> [Required task] Copy the material below verbatim, line for line.

> [Dataset excerpts]
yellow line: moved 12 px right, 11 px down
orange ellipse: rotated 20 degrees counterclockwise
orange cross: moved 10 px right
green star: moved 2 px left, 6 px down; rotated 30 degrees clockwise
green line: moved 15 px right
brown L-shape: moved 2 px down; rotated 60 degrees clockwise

> [The response]
yellow line: moved 12 px right, 11 px down
orange ellipse: rotated 20 degrees counterclockwise
orange cross: moved 10 px right
green star: moved 2 px left, 6 px down; rotated 30 degrees clockwise
green line: moved 15 px right
brown L-shape: moved 2 px down; rotated 60 degrees clockwise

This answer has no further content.